## Task to complete
Transcribe the whole listing below without changing a word, but leave out every image.

------------------------------------------------

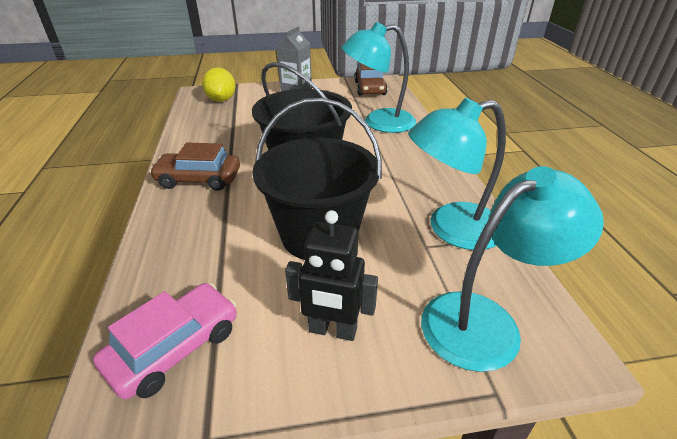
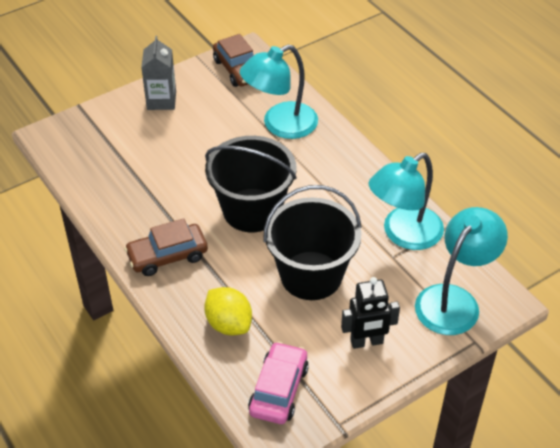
camera: 25 degrees left, 10 degrees up
(221, 100) = (88, 140): yellow lemon -> yellow lemon (229, 324)

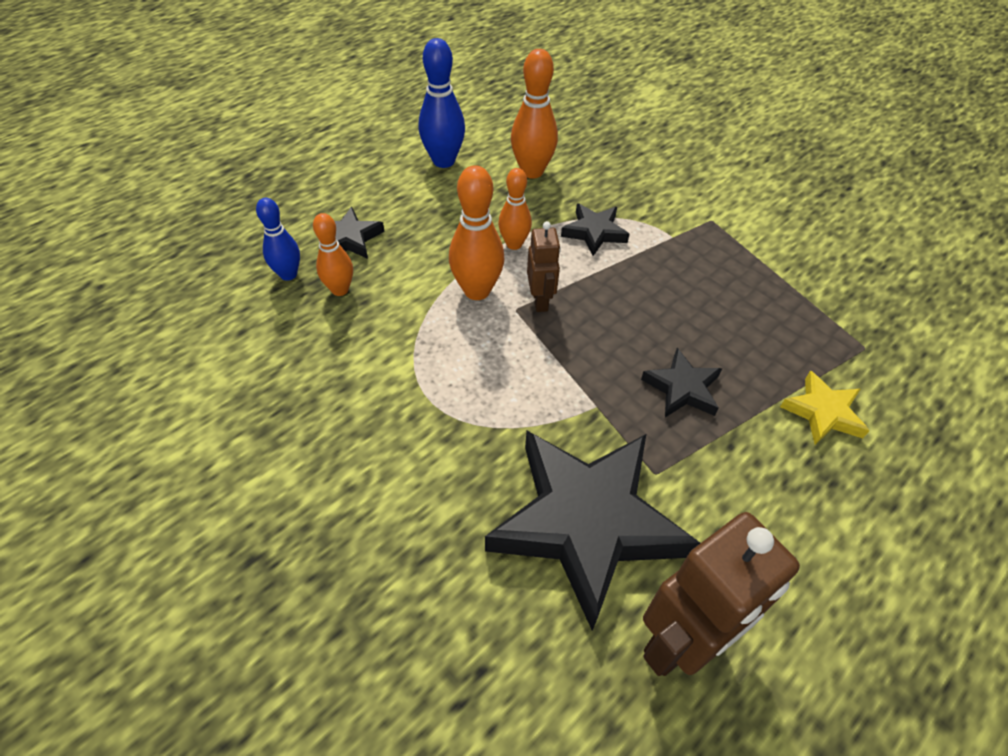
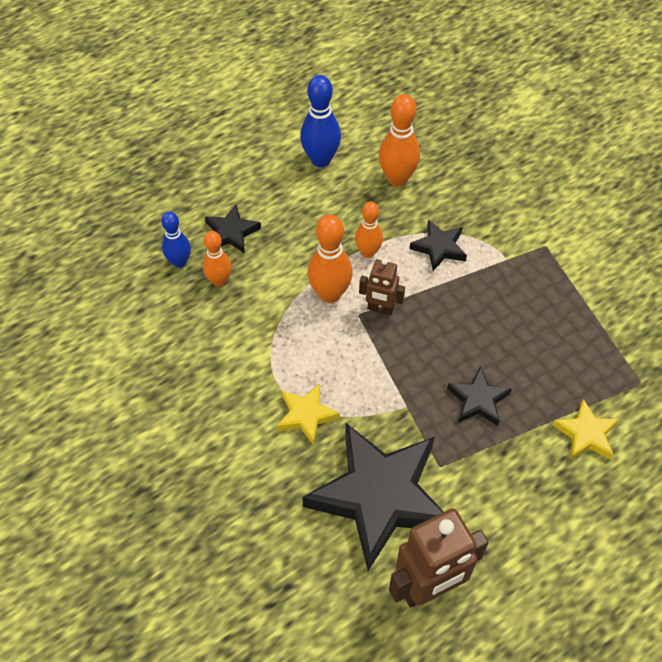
camera: 10 degrees right, 5 degrees up
(470, 431) = (306, 415): none -> yellow star
(540, 300) = (380, 309): brown robot -> brown robot turned 105 degrees clockwise

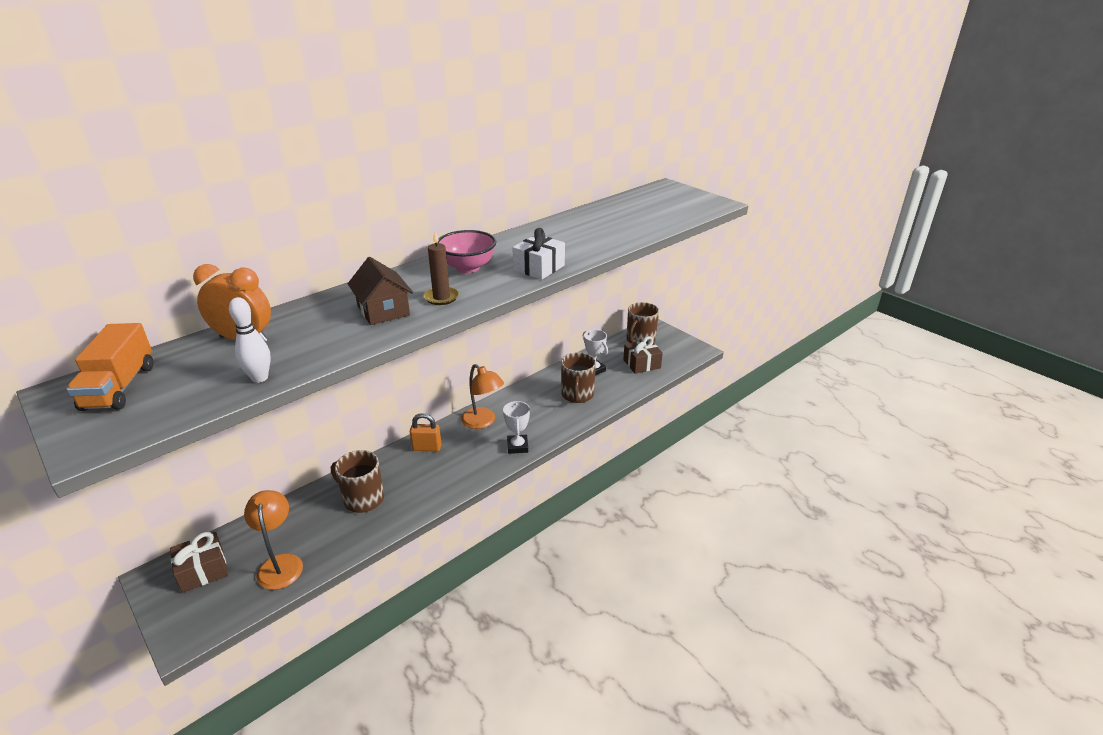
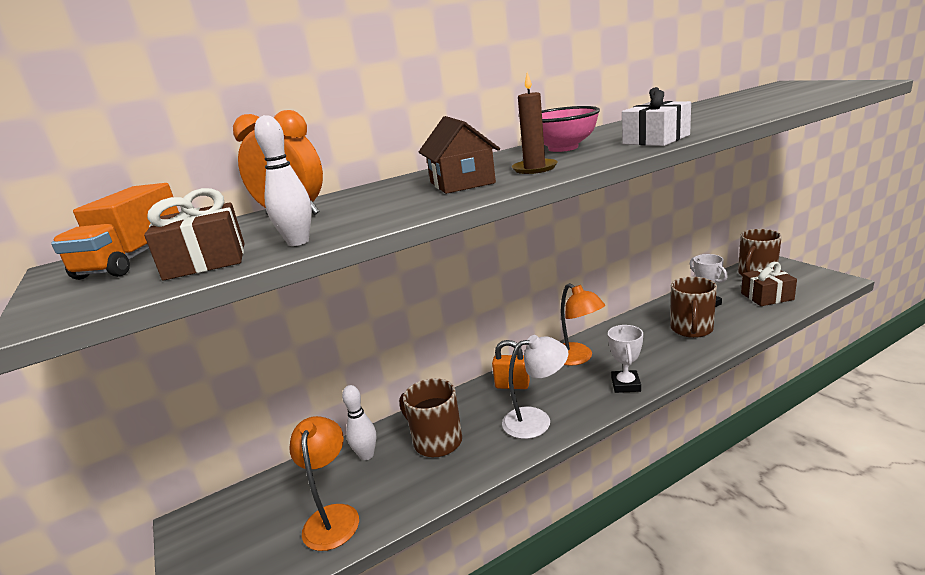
camera: 15 degrees right, 10 degrees down
(203, 570) = (243, 519): brown gift -> brown gift (206, 261)
(303, 513) = (366, 455): none -> white bowling pin
(445, 479) = (536, 420): none -> white lamp

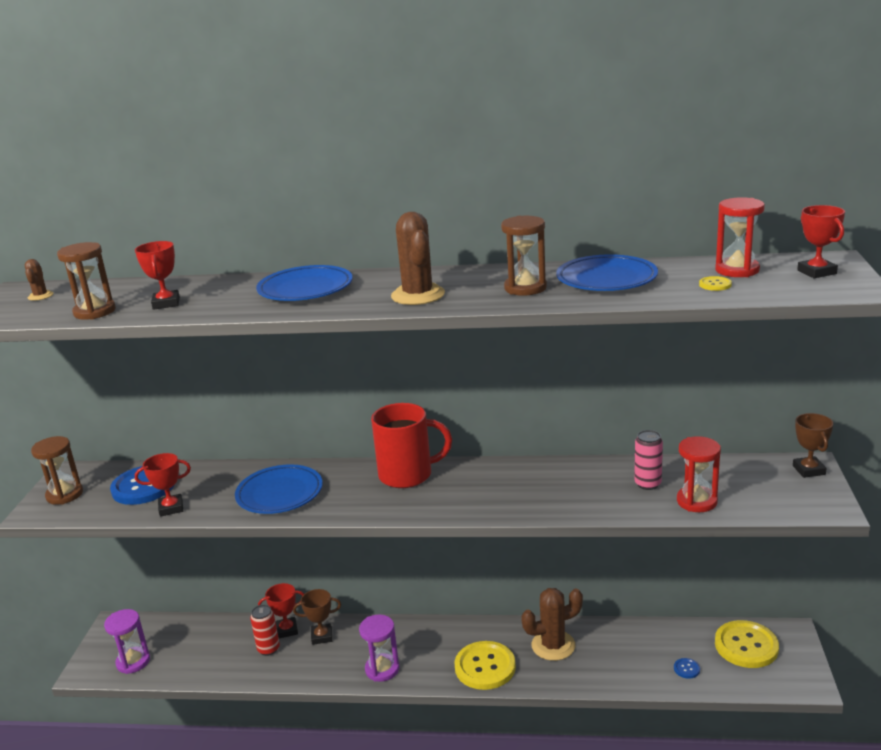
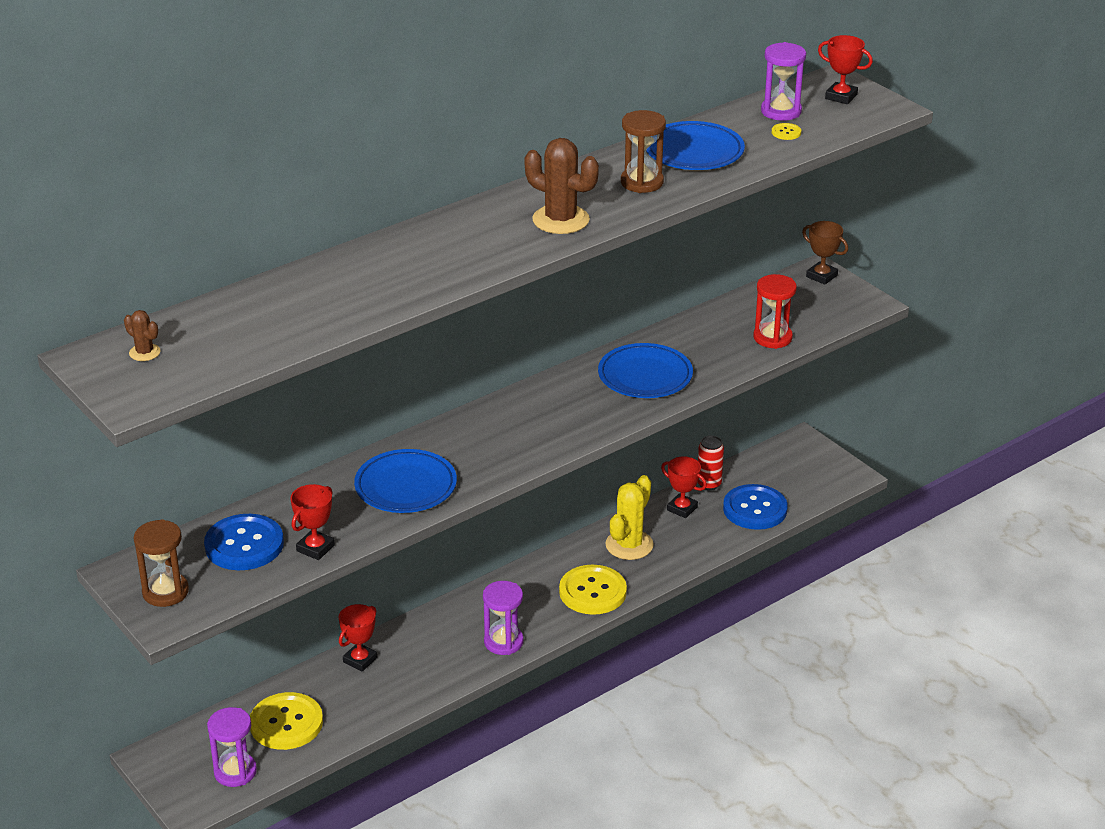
camera: 45 degrees left, 10 degrees up
(94, 312) = (263, 346): brown hourglass -> none
(166, 303) = (322, 310): red trophy -> red trophy (682, 509)
(268, 649) = (366, 685): red can -> red can (709, 484)
(305, 289) = (437, 248): blue plate -> blue plate (645, 376)
(322, 636) = (404, 647): brown trophy -> none
(407, 475) = (501, 416): red mug -> none
(553, 645) = (629, 545): brown cactus -> yellow cactus
(647, 484) = (718, 338): pink can -> none
(686, 669) = (755, 509): blue button -> blue button, size x2.45
(737, 270) = (781, 111): red hourglass -> purple hourglass
(746, 646) = (780, 468): yellow button -> yellow button (286, 723)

------------------------------------------------

## Written response
camera: 25 degrees left, 10 degrees up
(221, 100) = (88, 140): yellow lemon -> yellow lemon (229, 324)

camera: 10 degrees right, 5 degrees up
(470, 431) = (306, 415): none -> yellow star
(540, 300) = (380, 309): brown robot -> brown robot turned 105 degrees clockwise

camera: 15 degrees right, 10 degrees down
(203, 570) = (243, 519): brown gift -> brown gift (206, 261)
(303, 513) = (366, 455): none -> white bowling pin
(445, 479) = (536, 420): none -> white lamp

camera: 45 degrees left, 10 degrees up
(94, 312) = (263, 346): brown hourglass -> none
(166, 303) = (322, 310): red trophy -> red trophy (682, 509)
(268, 649) = (366, 685): red can -> red can (709, 484)
(305, 289) = (437, 248): blue plate -> blue plate (645, 376)
(322, 636) = (404, 647): brown trophy -> none
(407, 475) = (501, 416): red mug -> none
(553, 645) = (629, 545): brown cactus -> yellow cactus
(647, 484) = (718, 338): pink can -> none
(686, 669) = (755, 509): blue button -> blue button, size x2.45
(737, 270) = (781, 111): red hourglass -> purple hourglass
(746, 646) = (780, 468): yellow button -> yellow button (286, 723)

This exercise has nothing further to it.